Task goal - Reproduce the lines verbatim, starting with the line containing "Image resolution: width=512 pixels, height=384 pixels. What" and ending with the line containing "Can you confirm if striped".

Data provided -
+===+

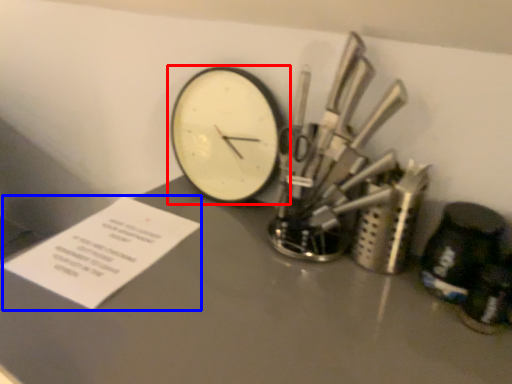
Question: Which object is closer to the camera taking this photo, wall clock (highlighted by a red box) or paper (highlighted by a blue box)?

Choices:
 (A) wall clock
 (B) paper

Answer: (B)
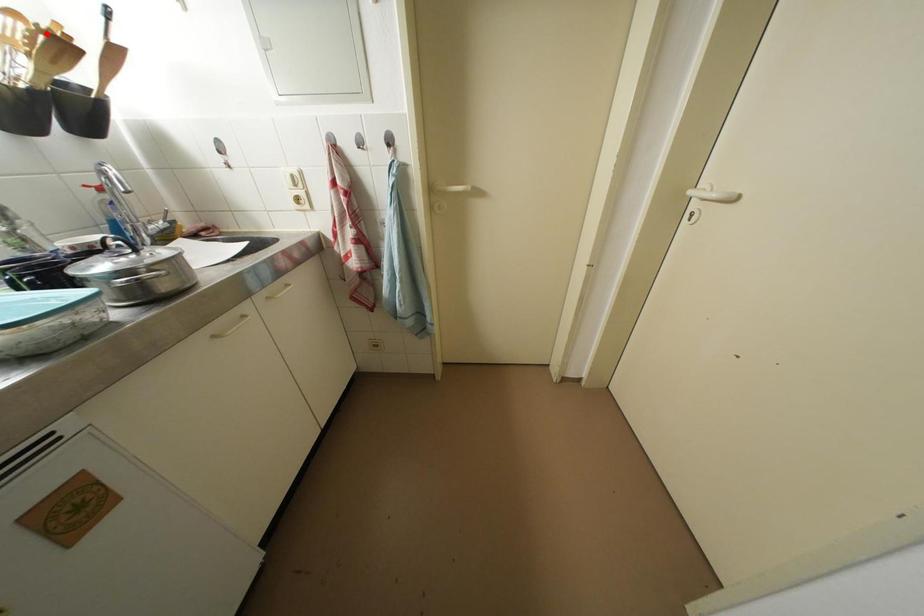
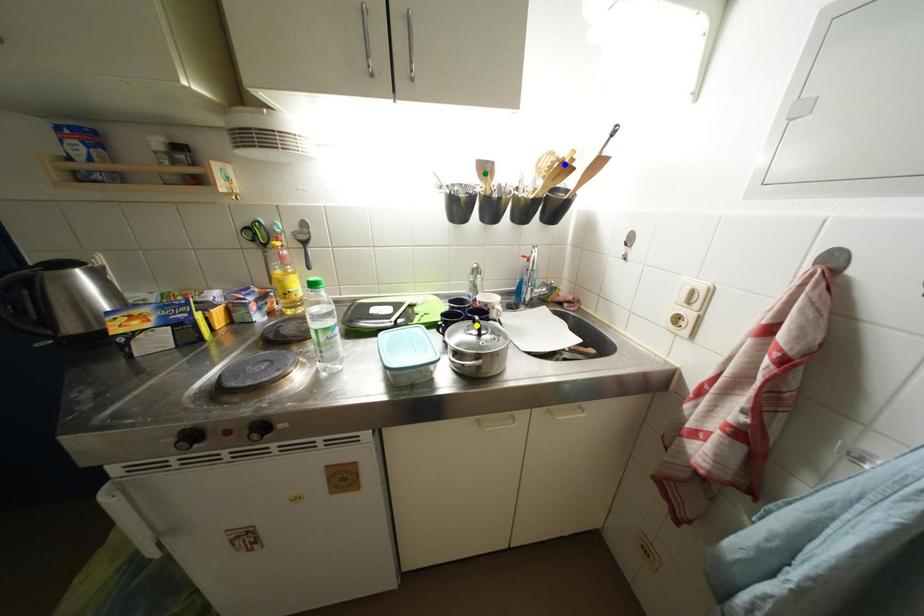
Question: I am providing you with two images of the same scene from different viewpoints. A red point is marked on the first image. You are given multiple points on the second image. Can you choose the point in image 2 that corresponds to the point in image 1?

Choices:
 (A) green point
 (B) yellow point
 (C) blue point

Answer: (C)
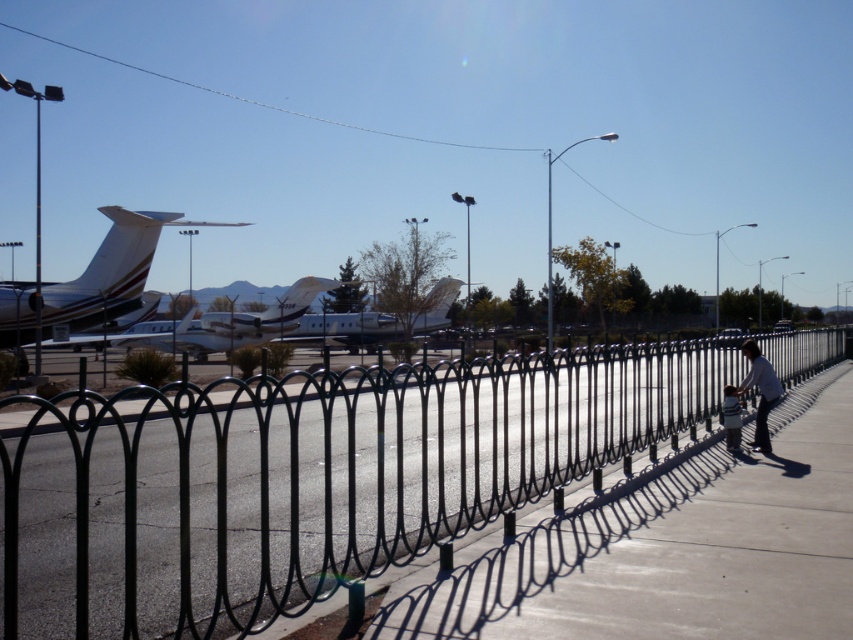
Between black wrought iron fence at center and white glossy airplane at left, which one appears on the left side from the viewer's perspective?

From the viewer's perspective, white glossy airplane at left appears more on the left side.

Which is above, black wrought iron fence at center or white glossy airplane at left?

white glossy airplane at left is above.

Find the location of a particular element. black wrought iron fence at center is located at coordinates (305, 477).

You are a GUI agent. You are given a task and a screenshot of the screen. Output one action in this format:
    pyautogui.click(x=<x>, y=<y>)
    Task: Click on the black wrought iron fence at center
    The image size is (853, 640).
    Given the screenshot: What is the action you would take?
    pyautogui.click(x=305, y=477)

Identify the location of white glossy airplane at center. The image size is (853, 640). (350, 326).

Who is taller, black wrought iron fence at center or light blue shirt at right?

Standing taller between the two is black wrought iron fence at center.

Does black wrought iron fence at center appear over light blue shirt at right?

Actually, black wrought iron fence at center is below light blue shirt at right.

The image size is (853, 640). I want to click on black wrought iron fence at center, so click(x=305, y=477).

Locate an element on the screen. Image resolution: width=853 pixels, height=640 pixels. black wrought iron fence at center is located at coordinates (305, 477).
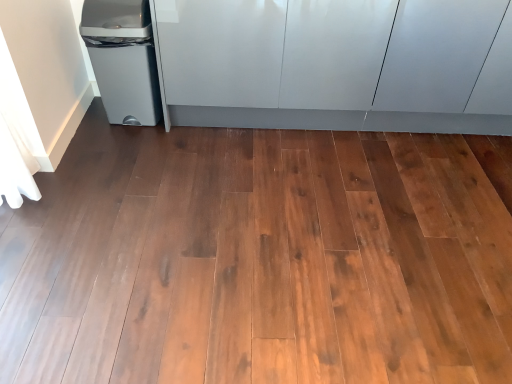
The width and height of the screenshot is (512, 384). I want to click on vacant space that's between glossy white cabinetry at upper center and white fabric curtain at left, so click(x=227, y=163).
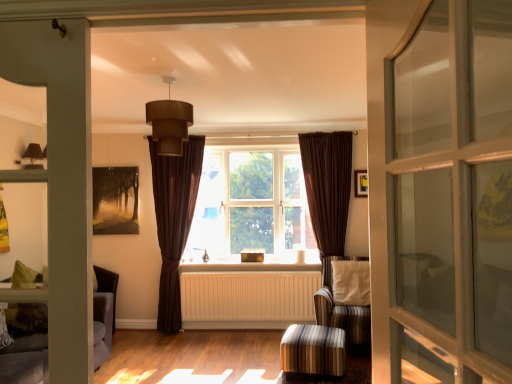
Locate an element on the screen. The width and height of the screenshot is (512, 384). white painted wood at center is located at coordinates (252, 262).

Describe the element at coordinates (327, 190) in the screenshot. I see `brown velvet curtain at center, marked as the second curtain in a left-to-right arrangement` at that location.

Locate an element on the screen. This screenshot has width=512, height=384. matte brown lampshade at upper center is located at coordinates (169, 123).

Measure the distance between striped fabric armchair at center and camera.

striped fabric armchair at center and camera are 3.72 meters apart.

Image resolution: width=512 pixels, height=384 pixels. What are the coordinates of `clear glass screen door at right` in the screenshot? It's located at (450, 195).

Image resolution: width=512 pixels, height=384 pixels. In order to click on white painted wood at center in this screenshot , I will do `click(252, 262)`.

Which object is closer to the camera taking this photo, striped fabric stool at lower center or white matte radiator at center?

striped fabric stool at lower center is more forward.

How many degrees apart are the facing directions of striped fabric stool at lower center and white matte radiator at center?

The angle between the facing direction of striped fabric stool at lower center and the facing direction of white matte radiator at center is 7.71 degrees.

Can you confirm if striped fabric stool at lower center is smaller than white matte radiator at center?

Yes, striped fabric stool at lower center is smaller than white matte radiator at center.

From the image's perspective, is striped fabric stool at lower center located above white matte radiator at center?

No.

Which is farther from the camera, (x=186, y=169) or (x=95, y=349)?

The point (x=186, y=169) is more distant.

Is brown velvet curtain at center, the second curtain positioned from the right, looking in the opposite direction of velvet grey couch at left?

That's not correct — brown velvet curtain at center, the second curtain positioned from the right, is not looking away from velvet grey couch at left.

Can you confirm if brown velvet curtain at center, positioned as the first curtain in left-to-right order, is taller than velvet grey couch at left?

Indeed, brown velvet curtain at center, positioned as the first curtain in left-to-right order, has a greater height compared to velvet grey couch at left.

Considering the relative sizes of brown velvet curtain at center, positioned as the first curtain in left-to-right order, and velvet grey couch at left in the image provided, is brown velvet curtain at center, positioned as the first curtain in left-to-right order, wider than velvet grey couch at left?

Incorrect, the width of brown velvet curtain at center, positioned as the first curtain in left-to-right order, does not surpass that of velvet grey couch at left.

Is brown velvet curtain at center, positioned as the first curtain in left-to-right order, to the left or to the right of brown velvet curtain at center, marked as the second curtain in a left-to-right arrangement, in the image?

From the image, it's evident that brown velvet curtain at center, positioned as the first curtain in left-to-right order, is to the left of brown velvet curtain at center, marked as the second curtain in a left-to-right arrangement.

Considering the sizes of objects brown velvet curtain at center, the second curtain positioned from the right, and brown velvet curtain at center, marked as the second curtain in a left-to-right arrangement, in the image provided, who is thinner, brown velvet curtain at center, the second curtain positioned from the right, or brown velvet curtain at center, marked as the second curtain in a left-to-right arrangement,?

brown velvet curtain at center, marked as the second curtain in a left-to-right arrangement.

In the image, is brown velvet curtain at center, positioned as the first curtain in left-to-right order, positioned in front of or behind brown velvet curtain at center, the 1th curtain viewed from the right?

Clearly, brown velvet curtain at center, positioned as the first curtain in left-to-right order, is behind brown velvet curtain at center, the 1th curtain viewed from the right.

Which is nearer, (195, 163) or (319, 209)?

Point (195, 163) is positioned farther from the camera compared to point (319, 209).

From the image's perspective, which one is positioned higher, matte brown lampshade at upper center or striped fabric armchair at center?

matte brown lampshade at upper center appears higher in the image.

What's the angular difference between matte brown lampshade at upper center and striped fabric armchair at center's facing directions?

The facing directions of matte brown lampshade at upper center and striped fabric armchair at center are 9.36 degrees apart.

Considering the points (175, 109) and (324, 306), which point is behind, point (175, 109) or point (324, 306)?

The point (324, 306) is more distant.

From a real-world perspective, between clear glass screen door at right and white painted wood at center, who is vertically lower?

white painted wood at center, from a real-world perspective.

From the image's perspective, which one is positioned lower, clear glass screen door at right or white painted wood at center?

white painted wood at center is shown below in the image.

Consider the image. Is clear glass screen door at right looking in the opposite direction of white painted wood at center?

No, white painted wood at center is not at the back of clear glass screen door at right.

Considering the relative sizes of white matte radiator at center and brown velvet curtain at center, the second curtain positioned from the right, in the image provided, is white matte radiator at center bigger than brown velvet curtain at center, the second curtain positioned from the right,?

Incorrect, white matte radiator at center is not larger than brown velvet curtain at center, the second curtain positioned from the right.

Is white matte radiator at center at the left side of brown velvet curtain at center, positioned as the first curtain in left-to-right order?

Incorrect, white matte radiator at center is not on the left side of brown velvet curtain at center, positioned as the first curtain in left-to-right order.

Is white matte radiator at center closer to the viewer compared to brown velvet curtain at center, positioned as the first curtain in left-to-right order?

No, white matte radiator at center is further to the viewer.

Between white matte radiator at center and white painted wood at center, which one has less height?

white painted wood at center is shorter.

Is white matte radiator at center turned away from white painted wood at center?

white matte radiator at center is not turned away from white painted wood at center.

Considering the relative sizes of white matte radiator at center and white painted wood at center in the image provided, is white matte radiator at center thinner than white painted wood at center?

Yes.

This screenshot has width=512, height=384. Find the location of `stool lying below the white matte radiator at center (from the image's perspective)`. stool lying below the white matte radiator at center (from the image's perspective) is located at coordinates (313, 350).

In the image, there is a brown velvet curtain at center, positioned as the first curtain in left-to-right order. What are the coordinates of `studio couch below it (from a real-world perspective)` in the screenshot? It's located at (25, 360).

Estimate the real-world distances between objects in this image. Which object is further from matte brown lampshade at upper center, white matte radiator at center or striped fabric armchair at center?

The object further to matte brown lampshade at upper center is white matte radiator at center.

Based on the photo, which object lies further to the anchor point matte brown lampshade at upper center, striped fabric armchair at center or brown velvet curtain at center, marked as the second curtain in a left-to-right arrangement?

Based on the image, striped fabric armchair at center appears to be further to matte brown lampshade at upper center.

Based on their spatial positions, is striped fabric stool at lower center or matte brown lampshade at upper center closer to clear glass screen door at right?

matte brown lampshade at upper center.

In the scene shown: Considering their positions, is striped fabric armchair at center positioned further to brown velvet curtain at center, positioned as the first curtain in left-to-right order, than striped fabric stool at lower center?

striped fabric stool at lower center.

Estimate the real-world distances between objects in this image. Which object is further from brown velvet curtain at center, marked as the second curtain in a left-to-right arrangement, white matte radiator at center or clear glass screen door at right?

Among the two, clear glass screen door at right is located further to brown velvet curtain at center, marked as the second curtain in a left-to-right arrangement.

From the image, which object appears to be farther from brown velvet curtain at center, marked as the second curtain in a left-to-right arrangement, brown fabric curtain at center or striped fabric armchair at center?

The object further to brown velvet curtain at center, marked as the second curtain in a left-to-right arrangement, is striped fabric armchair at center.

Based on their spatial positions, is white matte radiator at center or brown velvet curtain at center, positioned as the first curtain in left-to-right order, further from brown fabric curtain at center?

Among the two, white matte radiator at center is located further to brown fabric curtain at center.

Looking at the image, which one is located further to brown velvet curtain at center, marked as the second curtain in a left-to-right arrangement, clear glass screen door at right or brown fabric curtain at center?

Among the two, clear glass screen door at right is located further to brown velvet curtain at center, marked as the second curtain in a left-to-right arrangement.

You are a GUI agent. You are given a task and a screenshot of the screen. Output one action in this format:
    pyautogui.click(x=<x>, y=<y>)
    Task: Click on the window between velvet grey couch at left and striped fabric stool at lower center from left to right
    Image resolution: width=512 pixels, height=384 pixels.
    Given the screenshot: What is the action you would take?
    point(251,205)

At what (x,y) coordinates should I click in order to perform the action: click on stool between matte brown lampshade at upper center and brown fabric curtain at center along the z-axis. Please return your answer as a coordinate pair (x, y). The width and height of the screenshot is (512, 384). Looking at the image, I should click on click(x=313, y=350).

At what (x,y) coordinates should I click in order to perform the action: click on lamp between clear glass screen door at right and velvet grey couch at left from front to back. Please return your answer as a coordinate pair (x, y). Looking at the image, I should click on tap(169, 123).

Where is `window sill between velvet grey couch at left and striped fabric stool at lower center from left to right`? The width and height of the screenshot is (512, 384). window sill between velvet grey couch at left and striped fabric stool at lower center from left to right is located at coordinates (252, 262).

+===+

Answer in full -
Image resolution: width=512 pixels, height=384 pixels. What are the coordinates of `clear glass screen door at right` in the screenshot? It's located at (450, 195).

Image resolution: width=512 pixels, height=384 pixels. In order to click on white painted wood at center in this screenshot , I will do `click(252, 262)`.

Which object is closer to the camera taking this photo, striped fabric stool at lower center or white matte radiator at center?

striped fabric stool at lower center is more forward.

How many degrees apart are the facing directions of striped fabric stool at lower center and white matte radiator at center?

The angle between the facing direction of striped fabric stool at lower center and the facing direction of white matte radiator at center is 7.71 degrees.

Can you confirm if striped fabric stool at lower center is smaller than white matte radiator at center?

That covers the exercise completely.